_Work item_
Keep the text of the data exactly as it is and omit each picture from the copy.

_Input records_
▬▬▬▬▬▬▬▬▬▬

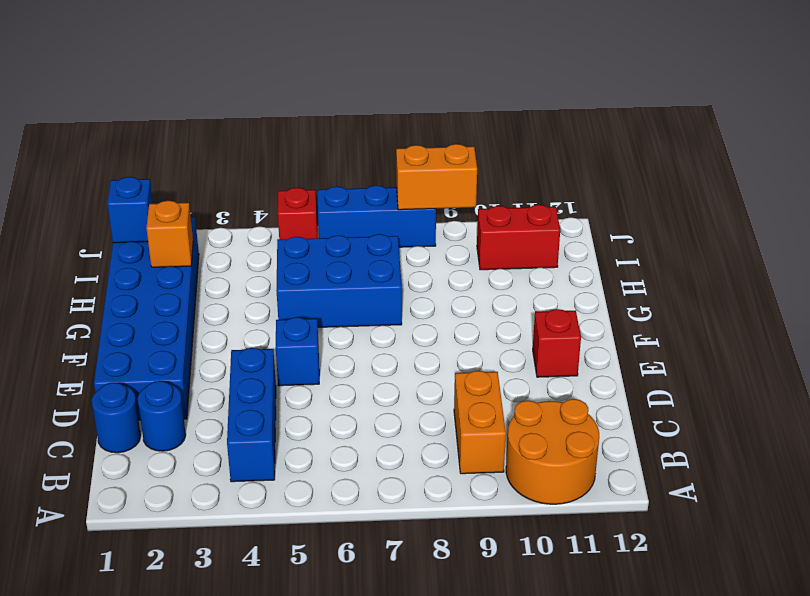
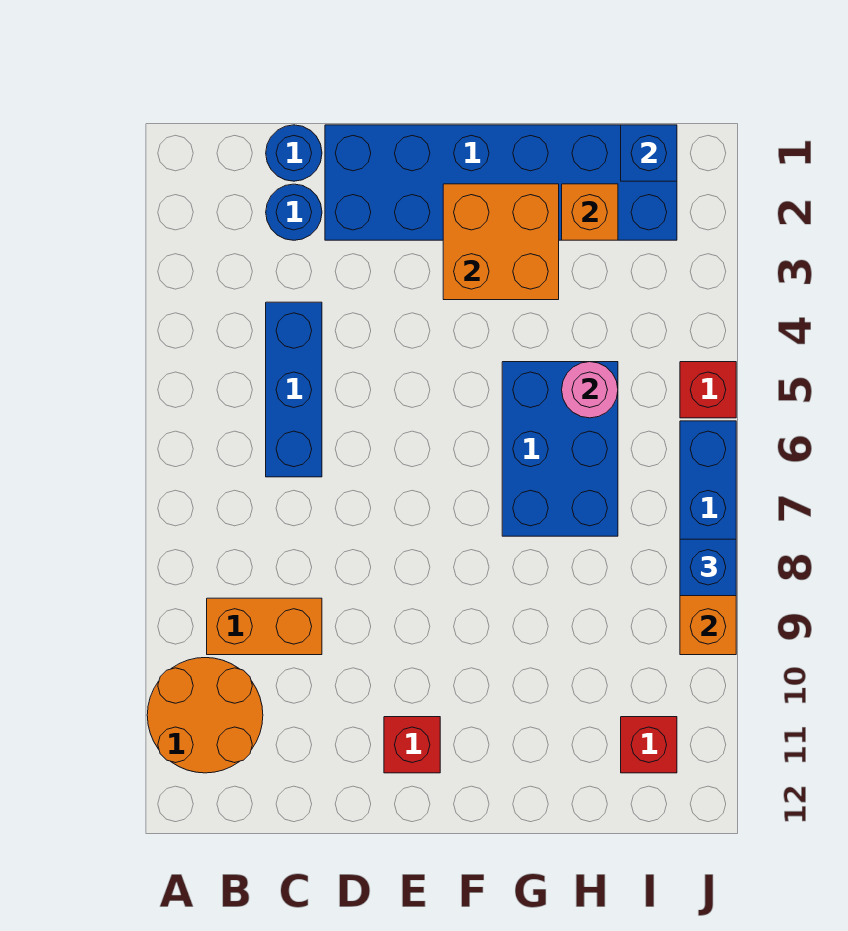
blue brick B4:D4 level 1 -> blue brick C4:C6 level 1
blue brick E5 level 1 -> blue brick J8 level 3
none -> orange brick F2:G3 level 2
none -> pink round brick H5 level 2
red brick I10:I11 level 1 -> red brick I11 level 1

▬▬▬▬▬▬▬▬▬▬

_Finished exercise_
blue brick B4:D4 level 1 -> blue brick C4:C6 level 1
blue brick E5 level 1 -> blue brick J8 level 3
none -> orange brick F2:G3 level 2
none -> pink round brick H5 level 2
red brick I10:I11 level 1 -> red brick I11 level 1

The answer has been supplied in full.